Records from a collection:
*** Begin section ***
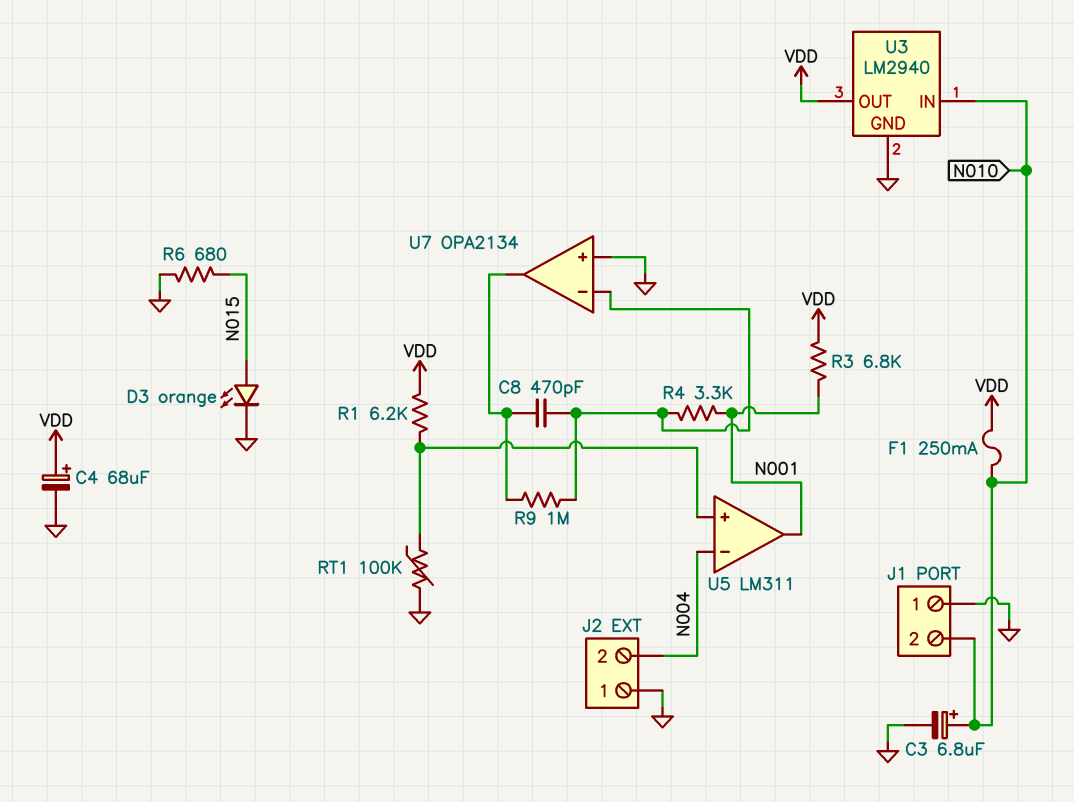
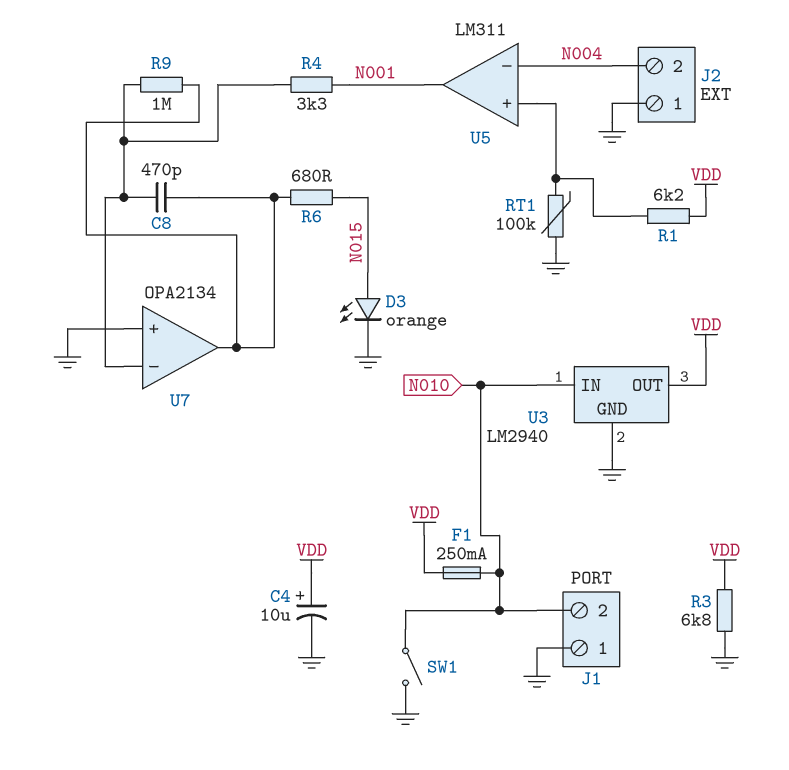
C3: 6.8uF (plus N010, minus GND) -> none
C4: 68uF (plus VDD, minus GND) -> 10uF (plus VDD, minus GND)
R3: 6.8k (N001, VDD) -> 6.8k (GND, VDD)
R6: 680 (GND, N015) -> 680 (N015, U7/out)
SW1: none -> switch (GND, N010)

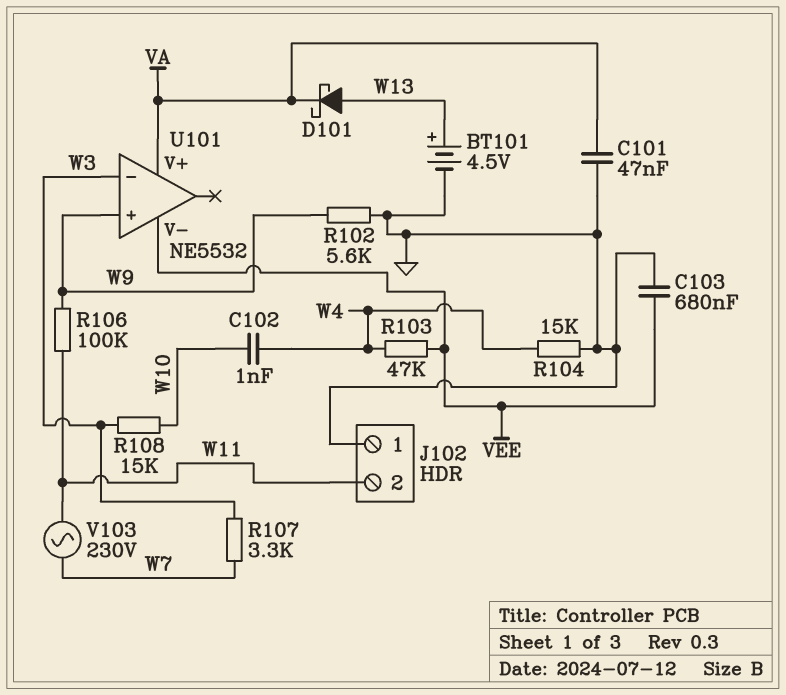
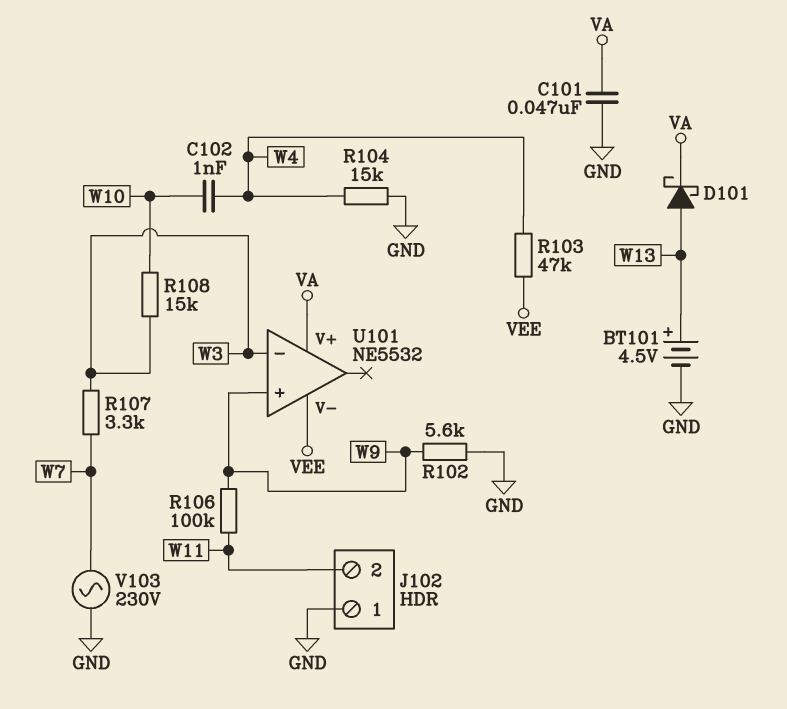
C103: 680nF (GND, VEE) -> none
V103: AC 230V (W7, W11) -> AC 230V (GND, W7)

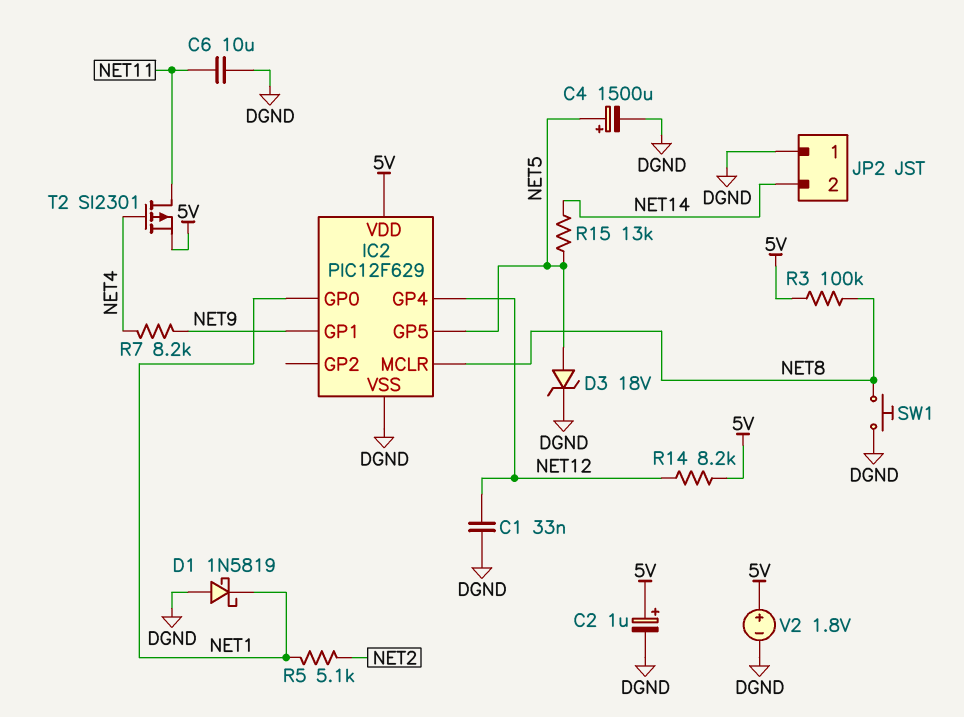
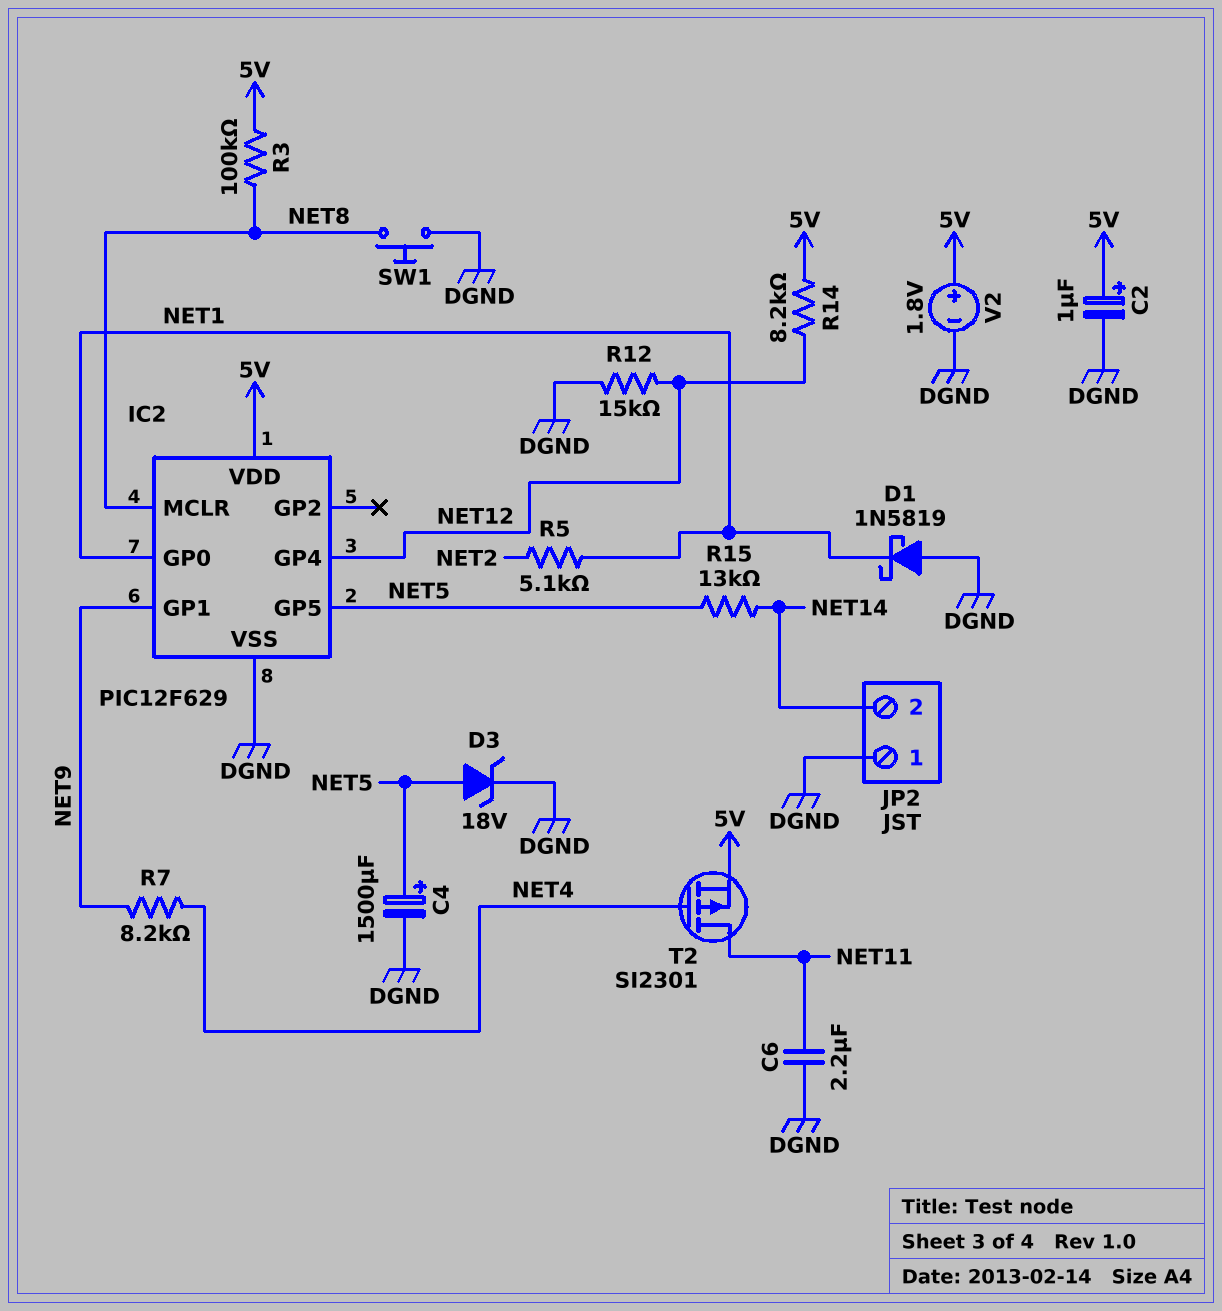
C1: 33nF (DGND, NET12) -> none
C6: 10uF (DGND, NET11) -> 2.2uF (DGND, NET11)
R12: none -> 15k (DGND, NET12)

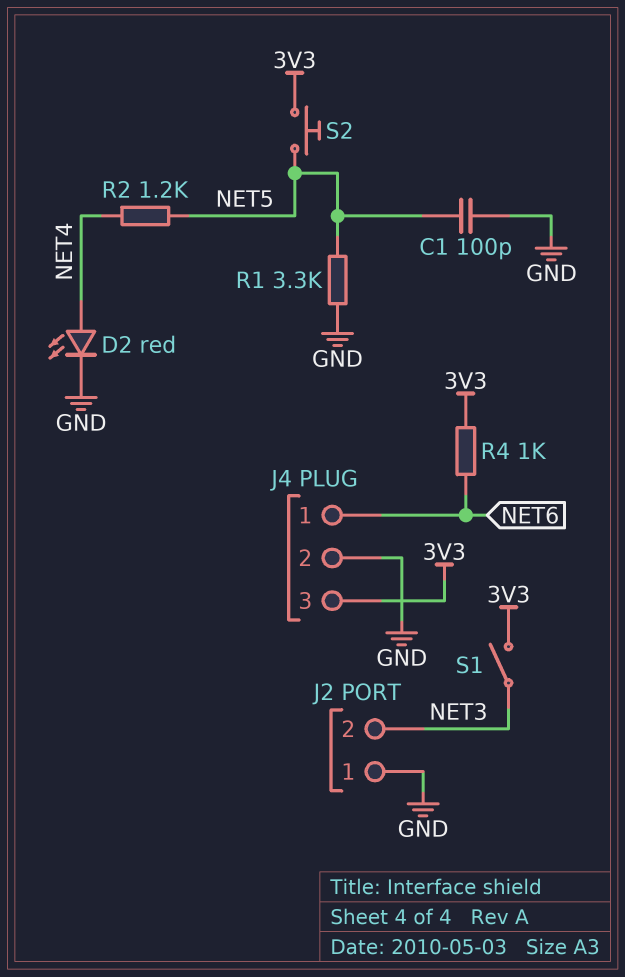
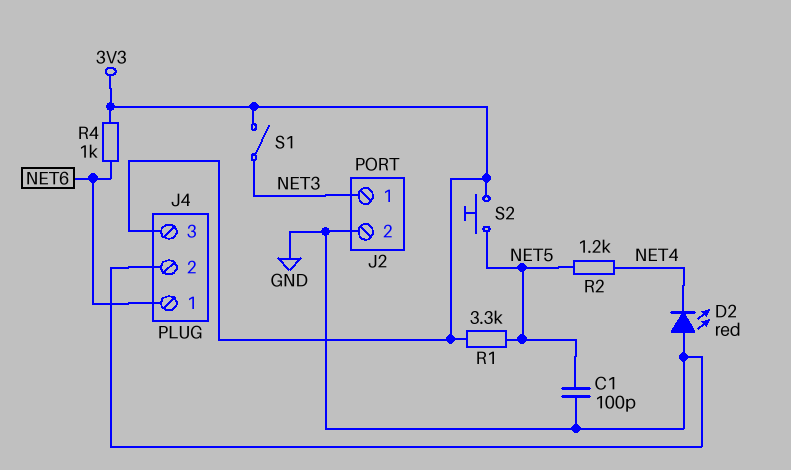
D2: LED red (A NET4, K GND) -> LED red (A GND, K NET4)
J2 pin 1: GND -> NET3
J2 pin 2: NET3 -> GND
R1: 3.3k (GND, NET5) -> 3.3k (3V3, NET5)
*** End section ***
» **ASSIGNMENT**
Every entry above is to be printed again exactly, pictures omitted.

» **RESPONSE BOX**
C3: 6.8uF (plus N010, minus GND) -> none
C4: 68uF (plus VDD, minus GND) -> 10uF (plus VDD, minus GND)
R3: 6.8k (N001, VDD) -> 6.8k (GND, VDD)
R6: 680 (GND, N015) -> 680 (N015, U7/out)
SW1: none -> switch (GND, N010)

C103: 680nF (GND, VEE) -> none
V103: AC 230V (W7, W11) -> AC 230V (GND, W7)

C1: 33nF (DGND, NET12) -> none
C6: 10uF (DGND, NET11) -> 2.2uF (DGND, NET11)
R12: none -> 15k (DGND, NET12)

D2: LED red (A NET4, K GND) -> LED red (A GND, K NET4)
J2 pin 1: GND -> NET3
J2 pin 2: NET3 -> GND
R1: 3.3k (GND, NET5) -> 3.3k (3V3, NET5)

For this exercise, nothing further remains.